The answer must be every entry below, word for word, with the pictures left out.

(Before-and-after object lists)
+ + +
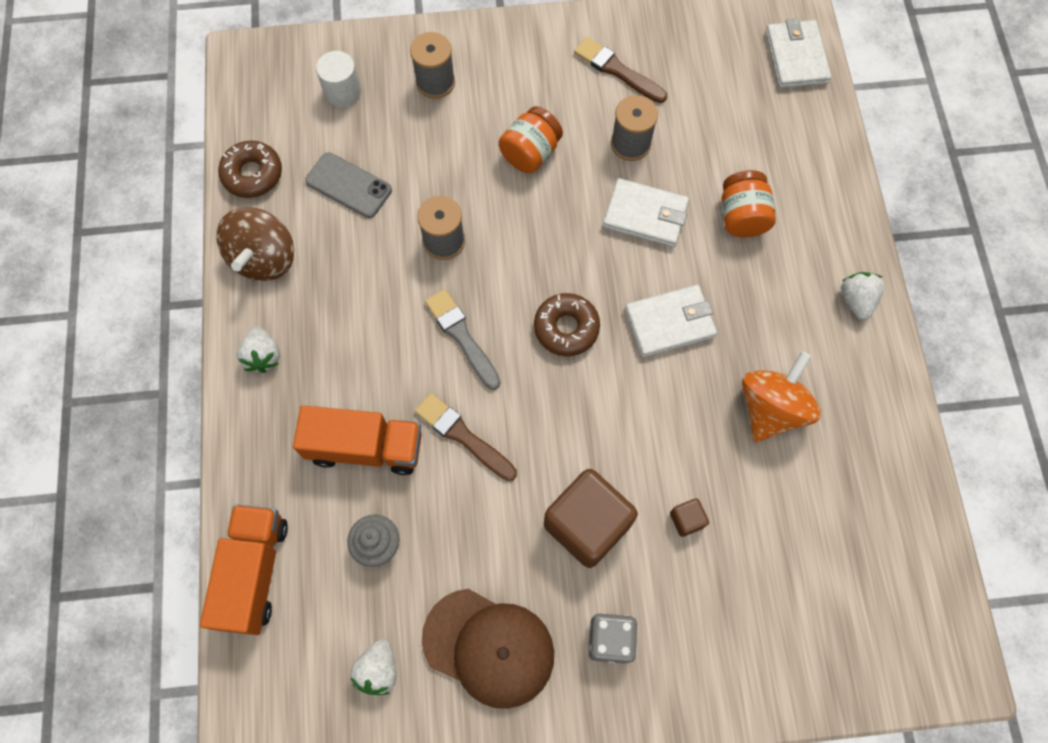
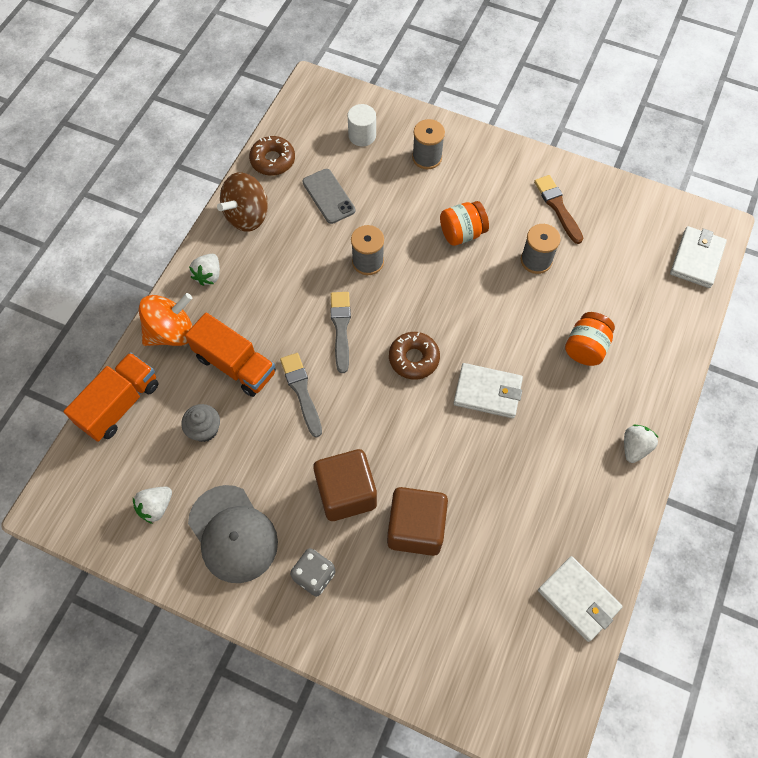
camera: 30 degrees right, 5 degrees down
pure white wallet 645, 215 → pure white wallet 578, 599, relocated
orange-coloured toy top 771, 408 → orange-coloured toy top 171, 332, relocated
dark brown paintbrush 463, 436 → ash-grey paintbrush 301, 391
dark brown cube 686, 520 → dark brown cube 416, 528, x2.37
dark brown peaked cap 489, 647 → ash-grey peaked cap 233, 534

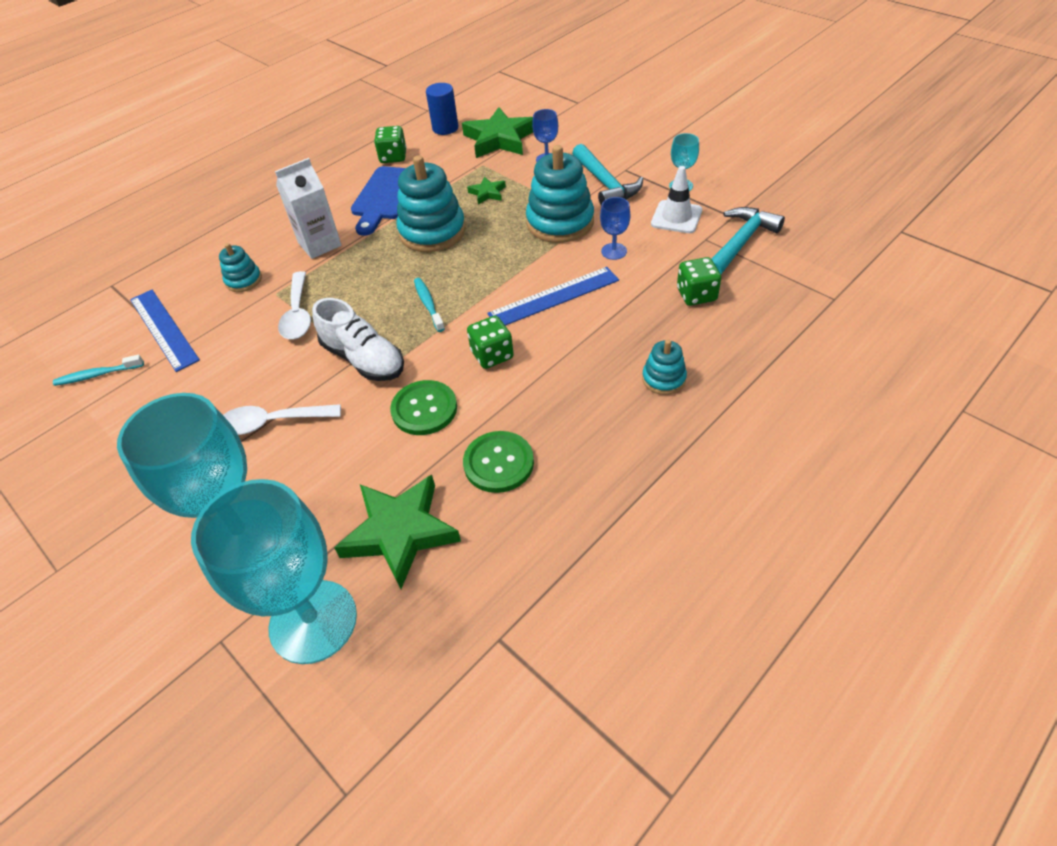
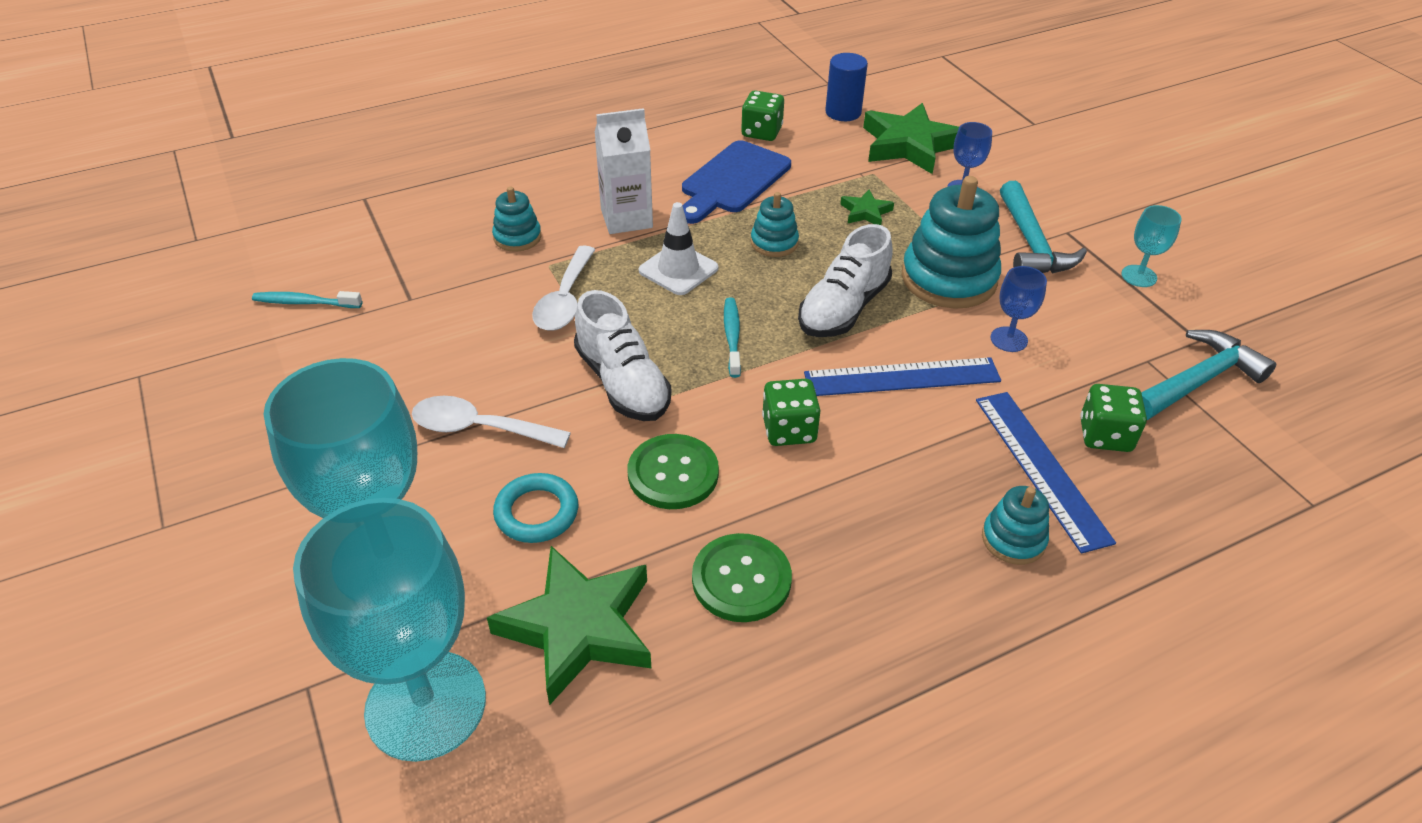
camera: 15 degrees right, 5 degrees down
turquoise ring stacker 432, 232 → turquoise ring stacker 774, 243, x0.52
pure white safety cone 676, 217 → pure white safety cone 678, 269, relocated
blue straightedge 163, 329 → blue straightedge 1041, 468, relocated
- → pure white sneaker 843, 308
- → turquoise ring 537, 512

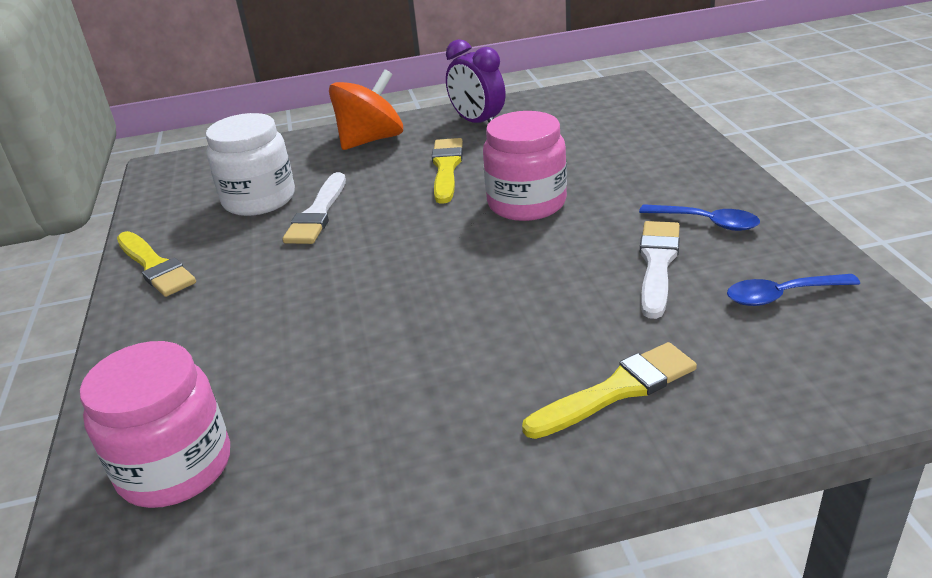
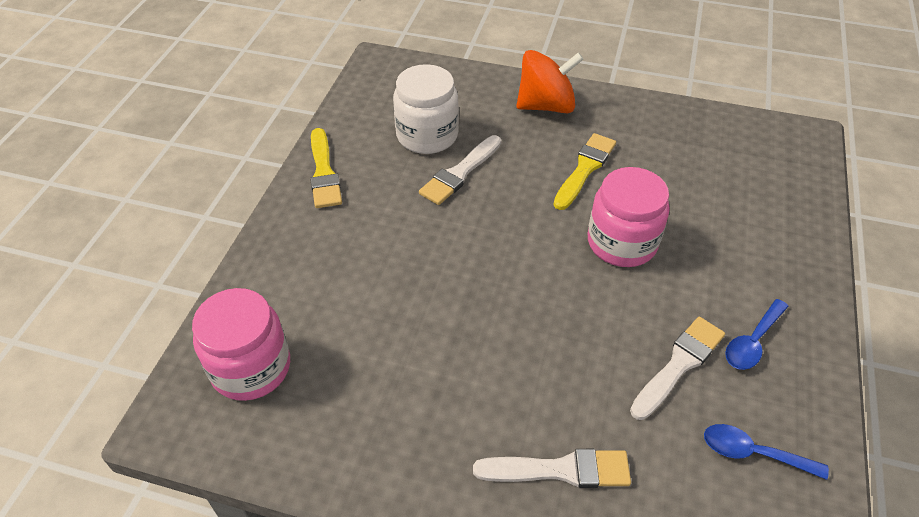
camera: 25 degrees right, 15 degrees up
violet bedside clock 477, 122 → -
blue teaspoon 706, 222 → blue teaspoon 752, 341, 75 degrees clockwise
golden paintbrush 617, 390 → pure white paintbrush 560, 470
+ + +
Expected output
camera: 30 degrees right, 5 degrees down
pure white wallet 645, 215 → pure white wallet 578, 599, relocated
orange-coloured toy top 771, 408 → orange-coloured toy top 171, 332, relocated
dark brown paintbrush 463, 436 → ash-grey paintbrush 301, 391
dark brown cube 686, 520 → dark brown cube 416, 528, x2.37
dark brown peaked cap 489, 647 → ash-grey peaked cap 233, 534

camera: 15 degrees right, 5 degrees down
turquoise ring stacker 432, 232 → turquoise ring stacker 774, 243, x0.52
pure white safety cone 676, 217 → pure white safety cone 678, 269, relocated
blue straightedge 163, 329 → blue straightedge 1041, 468, relocated
- → pure white sneaker 843, 308
- → turquoise ring 537, 512

camera: 25 degrees right, 15 degrees up
violet bedside clock 477, 122 → -
blue teaspoon 706, 222 → blue teaspoon 752, 341, 75 degrees clockwise
golden paintbrush 617, 390 → pure white paintbrush 560, 470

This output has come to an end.